• [Task prompt]: Return the records below exactly; pictures stay out.

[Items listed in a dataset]
--- START ---

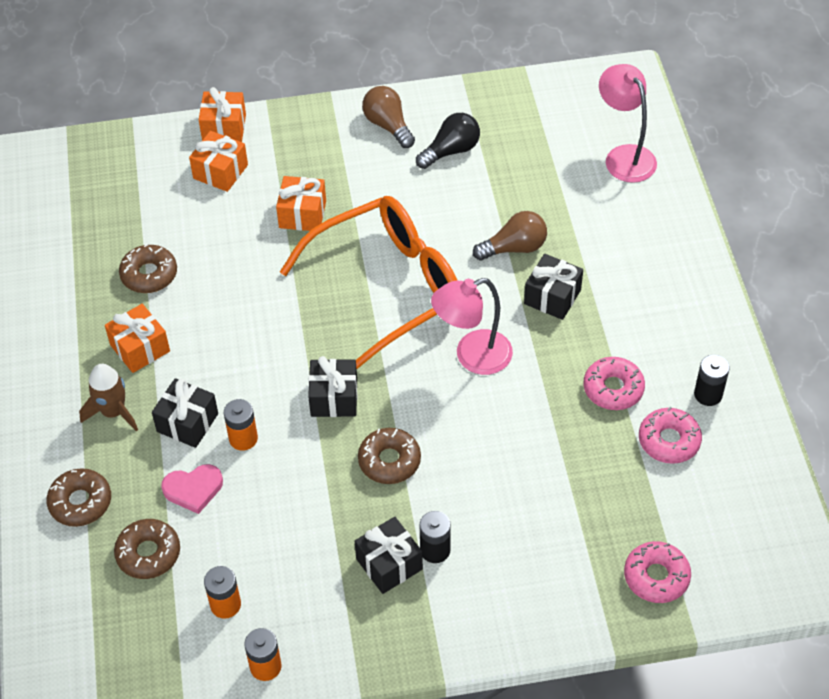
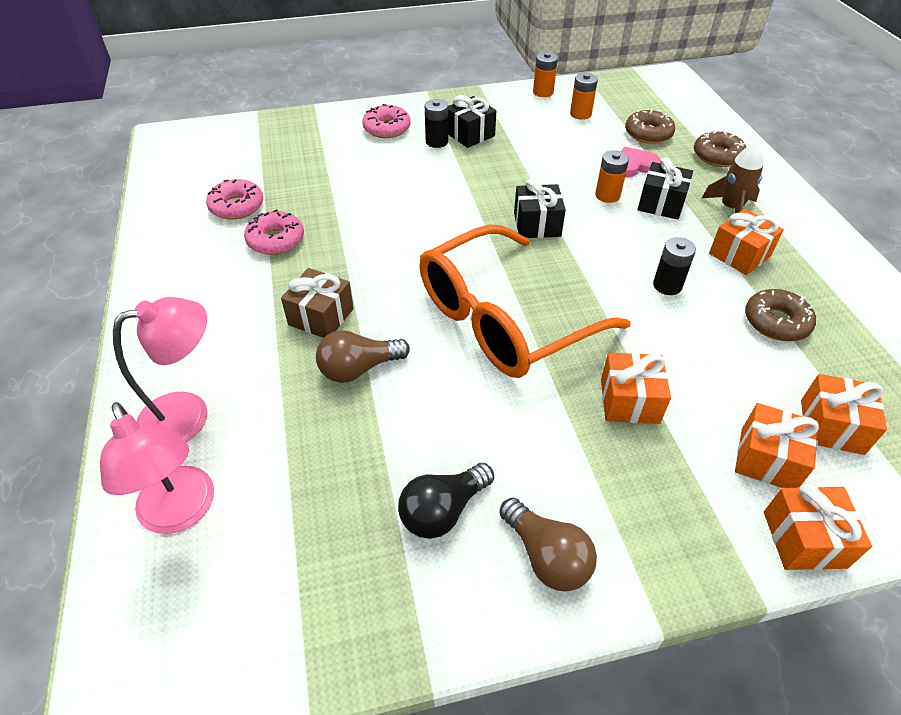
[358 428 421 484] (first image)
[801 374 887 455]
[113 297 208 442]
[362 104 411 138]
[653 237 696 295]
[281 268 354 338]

--- END ---

• [Exercise answer]:
[358 428 421 484] (first image)
[801 374 887 455]
[113 297 208 442]
[362 104 411 138]
[653 237 696 295]
[281 268 354 338]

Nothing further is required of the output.